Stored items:
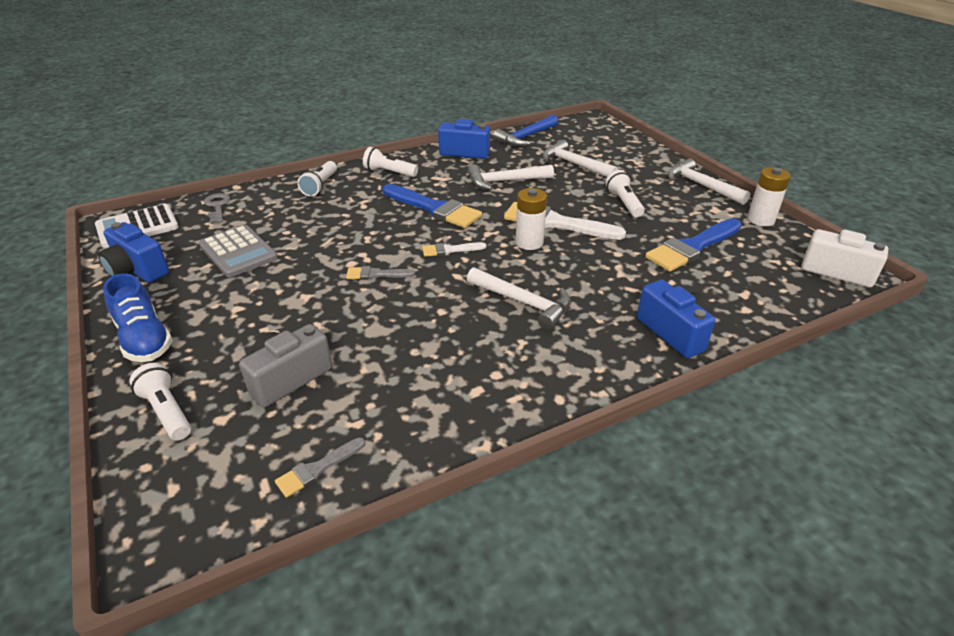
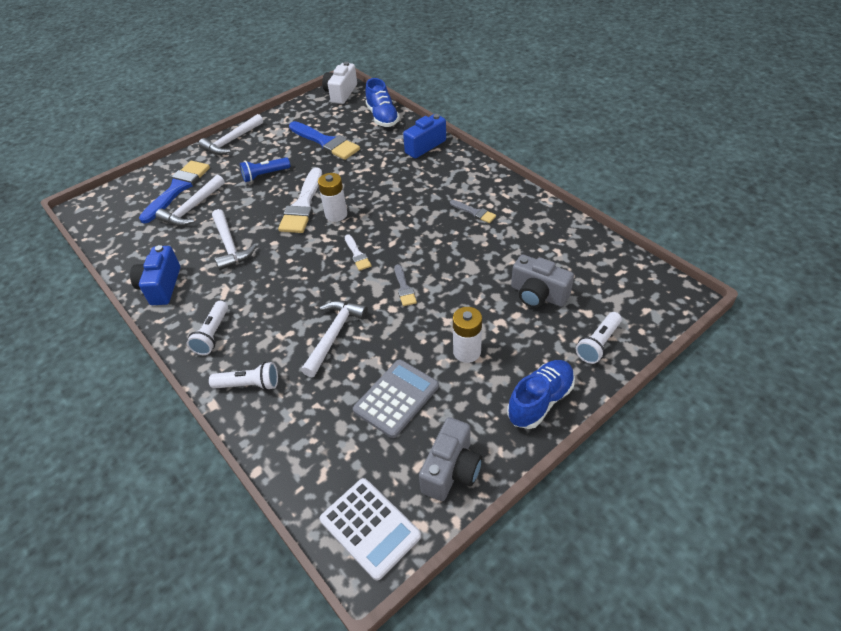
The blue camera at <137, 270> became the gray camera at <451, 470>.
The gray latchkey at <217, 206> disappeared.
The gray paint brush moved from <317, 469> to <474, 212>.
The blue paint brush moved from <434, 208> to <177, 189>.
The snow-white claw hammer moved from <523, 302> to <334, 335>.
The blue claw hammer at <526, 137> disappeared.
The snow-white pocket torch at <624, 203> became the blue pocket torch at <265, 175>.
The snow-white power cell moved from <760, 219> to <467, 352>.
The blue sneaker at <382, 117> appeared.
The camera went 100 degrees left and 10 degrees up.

PROBLEM DETAILS: Your answer must be an exact repeat of the records above, with the pictures left out.

RESPONSE TO THIS TASK:
The blue camera at <137, 270> became the gray camera at <451, 470>.
The gray latchkey at <217, 206> disappeared.
The gray paint brush moved from <317, 469> to <474, 212>.
The blue paint brush moved from <434, 208> to <177, 189>.
The snow-white claw hammer moved from <523, 302> to <334, 335>.
The blue claw hammer at <526, 137> disappeared.
The snow-white pocket torch at <624, 203> became the blue pocket torch at <265, 175>.
The snow-white power cell moved from <760, 219> to <467, 352>.
The blue sneaker at <382, 117> appeared.
The camera went 100 degrees left and 10 degrees up.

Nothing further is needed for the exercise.